> Given task:
Rewrite every line of the records below as a JSON list of strings, one string per line, skipping blank lines and leaving out the picture markers.

======

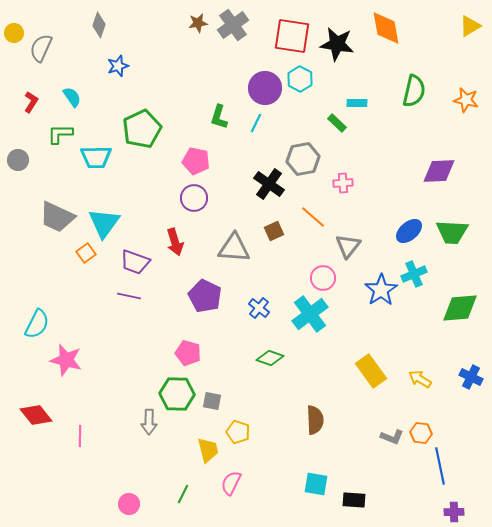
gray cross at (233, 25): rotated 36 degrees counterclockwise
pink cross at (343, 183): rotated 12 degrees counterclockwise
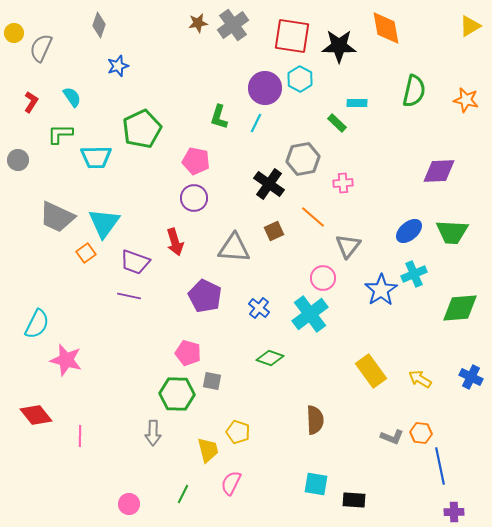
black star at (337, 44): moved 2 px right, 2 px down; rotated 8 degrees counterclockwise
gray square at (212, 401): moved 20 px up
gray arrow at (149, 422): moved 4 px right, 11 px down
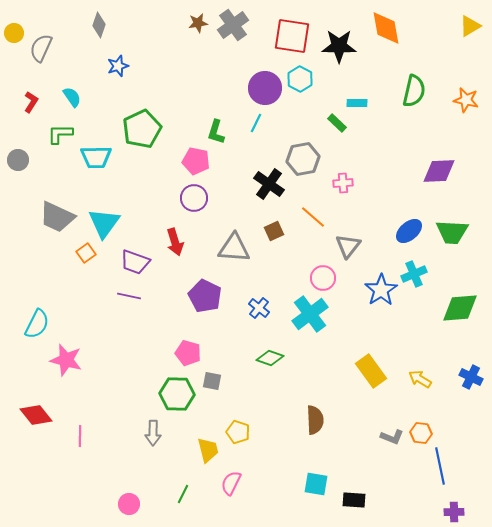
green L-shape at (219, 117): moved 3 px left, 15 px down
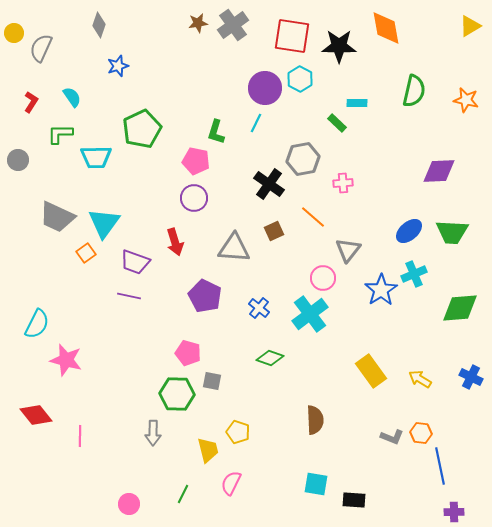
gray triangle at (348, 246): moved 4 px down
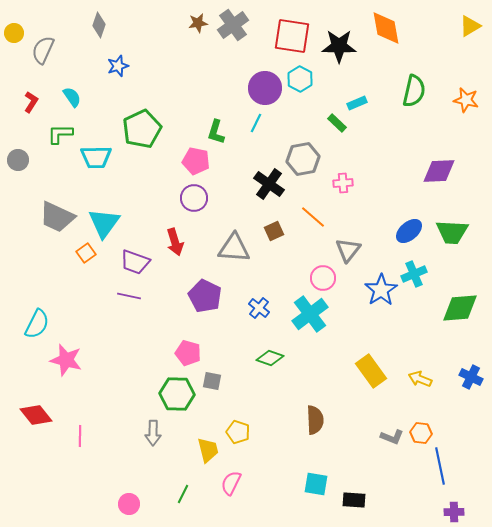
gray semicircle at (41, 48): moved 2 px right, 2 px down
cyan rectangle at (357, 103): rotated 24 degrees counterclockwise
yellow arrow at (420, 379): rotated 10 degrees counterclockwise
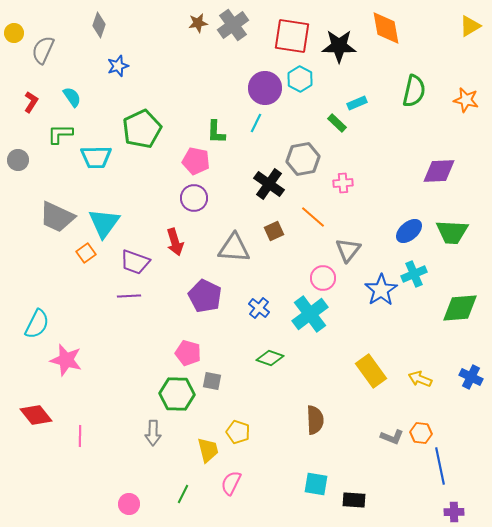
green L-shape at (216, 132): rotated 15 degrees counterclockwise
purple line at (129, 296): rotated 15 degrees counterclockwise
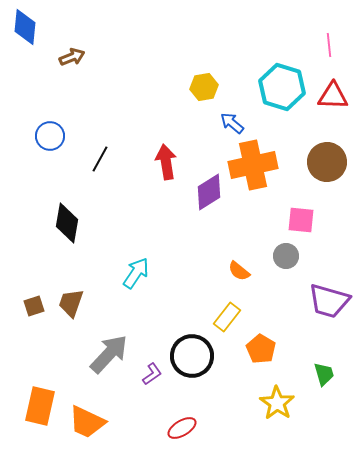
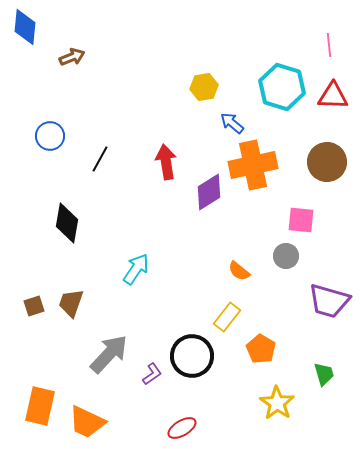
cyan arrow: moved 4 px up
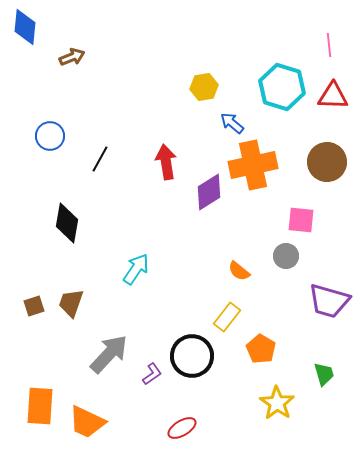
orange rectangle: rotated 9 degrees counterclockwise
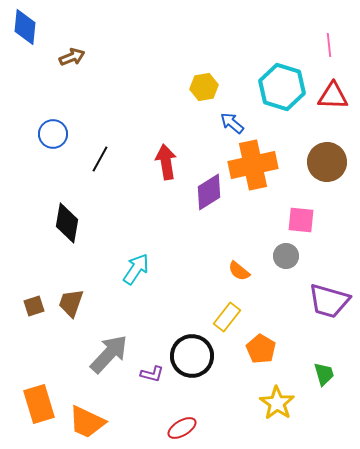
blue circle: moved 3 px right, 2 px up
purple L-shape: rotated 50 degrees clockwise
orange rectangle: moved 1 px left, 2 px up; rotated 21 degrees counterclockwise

======

> Task output:
[
  "gray cross at (233, 25): rotated 36 degrees counterclockwise",
  "pink cross at (343, 183): rotated 12 degrees counterclockwise",
  "black star at (337, 44): moved 2 px right, 2 px down; rotated 8 degrees counterclockwise",
  "gray square at (212, 401): moved 20 px up",
  "gray arrow at (149, 422): moved 4 px right, 11 px down",
  "green L-shape at (219, 117): moved 3 px left, 15 px down",
  "gray triangle at (348, 246): moved 4 px down",
  "gray semicircle at (41, 48): moved 2 px right, 2 px down",
  "cyan rectangle at (357, 103): rotated 24 degrees counterclockwise",
  "yellow arrow at (420, 379): rotated 10 degrees counterclockwise",
  "green L-shape at (216, 132): rotated 15 degrees counterclockwise",
  "purple line at (129, 296): rotated 15 degrees counterclockwise",
  "cyan arrow: moved 4 px up",
  "orange rectangle: rotated 9 degrees counterclockwise",
  "blue circle: moved 3 px right, 2 px up",
  "purple L-shape: rotated 50 degrees clockwise",
  "orange rectangle: moved 1 px left, 2 px up; rotated 21 degrees counterclockwise"
]